#### SOURCE DATA
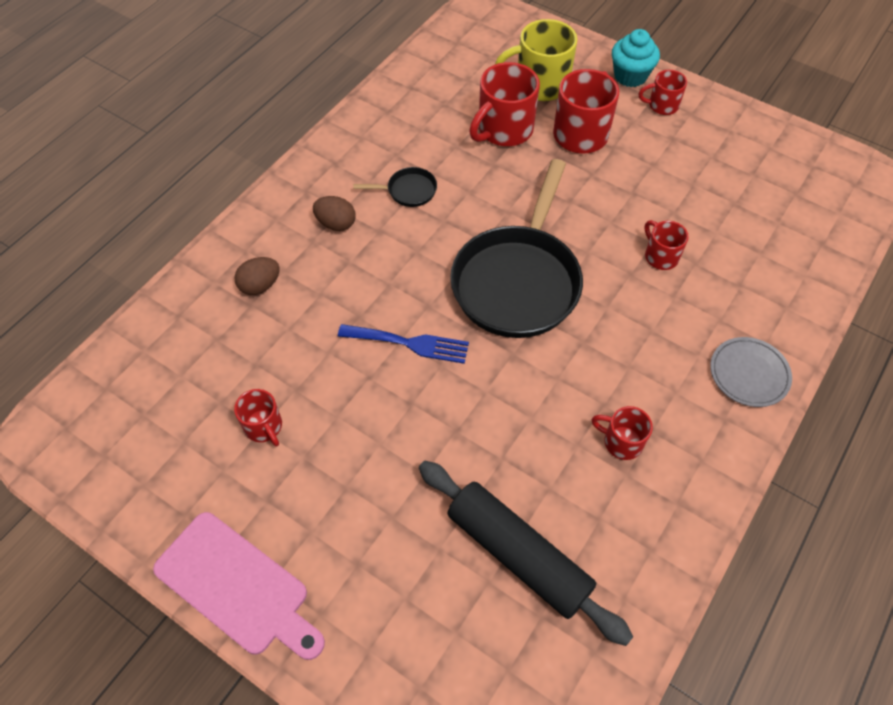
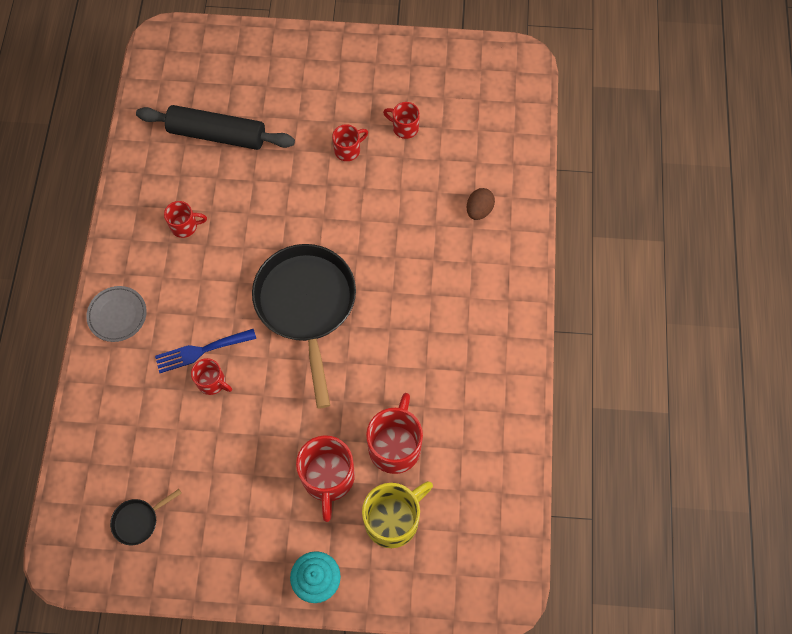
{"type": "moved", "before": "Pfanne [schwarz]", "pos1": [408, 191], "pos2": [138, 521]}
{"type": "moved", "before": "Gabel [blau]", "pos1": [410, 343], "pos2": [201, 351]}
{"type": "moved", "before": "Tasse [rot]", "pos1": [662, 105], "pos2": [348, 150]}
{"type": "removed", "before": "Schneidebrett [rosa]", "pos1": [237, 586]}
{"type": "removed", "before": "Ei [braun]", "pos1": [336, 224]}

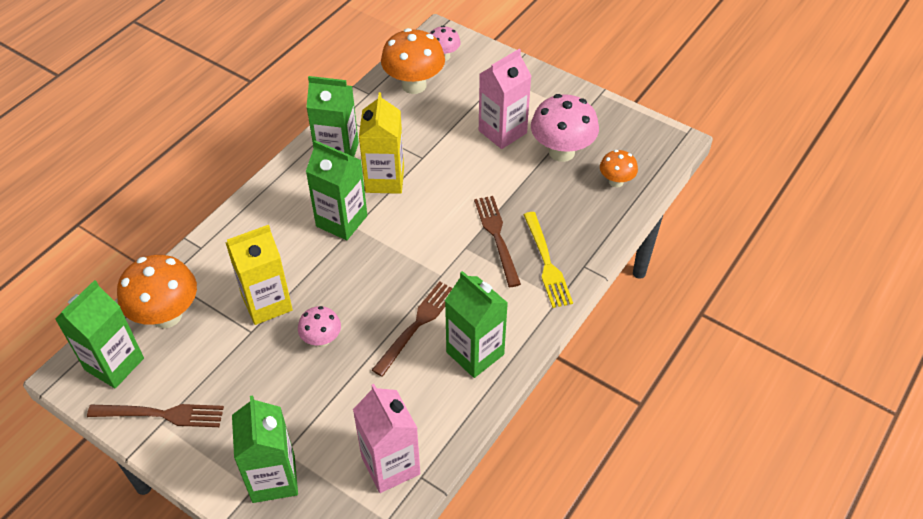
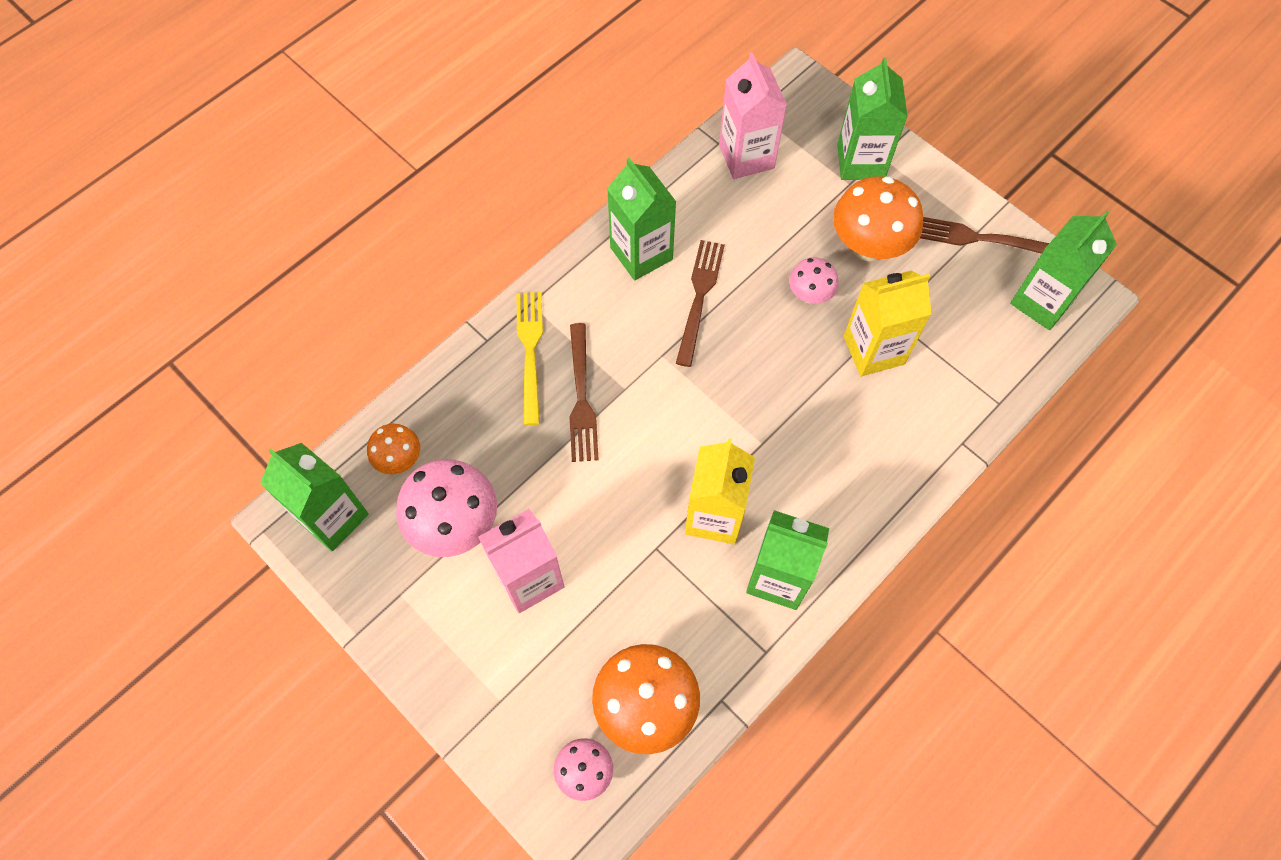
{"type": "moved", "before": "Getränkekarton [grün]", "pos1": [341, 221], "pos2": [333, 517]}
{"type": "turned", "before": "Gabel [braun]", "pos1": [417, 324], "pos2": [699, 296], "turn": 150}
{"type": "moved", "before": "Pilz [orange]", "pos1": [167, 315], "pos2": [868, 246]}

#### BRIEF
Leave the pictures behind and repeat each entry exactly.

#### RESPONSE
{"type": "moved", "before": "Pfanne [schwarz]", "pos1": [408, 191], "pos2": [138, 521]}
{"type": "moved", "before": "Gabel [blau]", "pos1": [410, 343], "pos2": [201, 351]}
{"type": "moved", "before": "Tasse [rot]", "pos1": [662, 105], "pos2": [348, 150]}
{"type": "removed", "before": "Schneidebrett [rosa]", "pos1": [237, 586]}
{"type": "removed", "before": "Ei [braun]", "pos1": [336, 224]}

{"type": "moved", "before": "Getränkekarton [grün]", "pos1": [341, 221], "pos2": [333, 517]}
{"type": "turned", "before": "Gabel [braun]", "pos1": [417, 324], "pos2": [699, 296], "turn": 150}
{"type": "moved", "before": "Pilz [orange]", "pos1": [167, 315], "pos2": [868, 246]}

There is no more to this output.